Collection entries
►
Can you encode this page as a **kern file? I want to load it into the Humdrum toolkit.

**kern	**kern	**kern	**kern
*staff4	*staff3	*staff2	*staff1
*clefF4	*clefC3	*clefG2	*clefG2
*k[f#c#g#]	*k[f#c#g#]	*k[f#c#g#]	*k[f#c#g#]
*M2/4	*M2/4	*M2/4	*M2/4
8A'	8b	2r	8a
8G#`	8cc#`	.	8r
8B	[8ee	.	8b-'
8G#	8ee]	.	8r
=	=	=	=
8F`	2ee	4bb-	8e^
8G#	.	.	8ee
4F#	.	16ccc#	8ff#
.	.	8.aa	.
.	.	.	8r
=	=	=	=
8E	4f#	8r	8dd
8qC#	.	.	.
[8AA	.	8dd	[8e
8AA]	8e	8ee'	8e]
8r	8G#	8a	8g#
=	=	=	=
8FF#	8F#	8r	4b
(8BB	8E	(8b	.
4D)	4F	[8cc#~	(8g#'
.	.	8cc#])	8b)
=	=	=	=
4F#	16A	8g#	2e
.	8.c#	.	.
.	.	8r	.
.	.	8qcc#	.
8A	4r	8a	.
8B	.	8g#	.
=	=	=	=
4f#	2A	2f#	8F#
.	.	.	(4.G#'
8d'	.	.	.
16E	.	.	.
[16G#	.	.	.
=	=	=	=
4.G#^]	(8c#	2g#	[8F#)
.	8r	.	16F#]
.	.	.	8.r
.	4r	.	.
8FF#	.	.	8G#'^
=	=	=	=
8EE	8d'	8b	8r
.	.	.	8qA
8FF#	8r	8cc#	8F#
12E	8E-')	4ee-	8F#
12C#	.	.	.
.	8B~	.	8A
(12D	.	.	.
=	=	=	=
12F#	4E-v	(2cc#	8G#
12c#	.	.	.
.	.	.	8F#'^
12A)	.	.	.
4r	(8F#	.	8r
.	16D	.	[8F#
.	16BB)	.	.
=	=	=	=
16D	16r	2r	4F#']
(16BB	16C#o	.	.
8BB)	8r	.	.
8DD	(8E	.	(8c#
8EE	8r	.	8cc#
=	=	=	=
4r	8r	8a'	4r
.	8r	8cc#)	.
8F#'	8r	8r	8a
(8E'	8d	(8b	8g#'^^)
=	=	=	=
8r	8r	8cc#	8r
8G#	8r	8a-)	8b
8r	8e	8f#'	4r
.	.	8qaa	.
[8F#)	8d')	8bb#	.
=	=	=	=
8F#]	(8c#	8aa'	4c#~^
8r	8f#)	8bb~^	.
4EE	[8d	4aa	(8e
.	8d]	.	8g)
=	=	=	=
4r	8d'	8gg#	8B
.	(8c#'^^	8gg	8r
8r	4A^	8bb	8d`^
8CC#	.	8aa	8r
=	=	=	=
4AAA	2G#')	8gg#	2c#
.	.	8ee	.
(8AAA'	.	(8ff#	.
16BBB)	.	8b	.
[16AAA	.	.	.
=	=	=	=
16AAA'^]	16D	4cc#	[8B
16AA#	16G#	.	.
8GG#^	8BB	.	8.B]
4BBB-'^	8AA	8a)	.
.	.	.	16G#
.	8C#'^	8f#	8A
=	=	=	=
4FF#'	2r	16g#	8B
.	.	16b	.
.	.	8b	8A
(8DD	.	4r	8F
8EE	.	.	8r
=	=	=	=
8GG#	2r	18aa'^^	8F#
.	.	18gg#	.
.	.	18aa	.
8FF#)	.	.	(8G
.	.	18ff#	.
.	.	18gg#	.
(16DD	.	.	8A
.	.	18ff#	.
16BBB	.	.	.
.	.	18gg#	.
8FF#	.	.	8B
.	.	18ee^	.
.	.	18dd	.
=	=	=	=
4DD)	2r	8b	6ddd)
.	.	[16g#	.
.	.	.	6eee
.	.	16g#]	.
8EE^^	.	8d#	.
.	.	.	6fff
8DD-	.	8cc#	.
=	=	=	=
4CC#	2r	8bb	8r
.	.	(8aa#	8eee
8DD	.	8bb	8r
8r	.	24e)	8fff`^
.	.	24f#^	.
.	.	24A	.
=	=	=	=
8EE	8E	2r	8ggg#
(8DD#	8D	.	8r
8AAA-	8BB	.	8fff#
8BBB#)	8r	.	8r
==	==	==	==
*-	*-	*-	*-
◄
What the task asks:
Please list every line of the data above that contains the string "kern". Matches must have the same case.

Worked answer:
Can you encode this page as a **kern file? I want to load it into the Humdrum toolkit.
**kern	**kern	**kern	**kern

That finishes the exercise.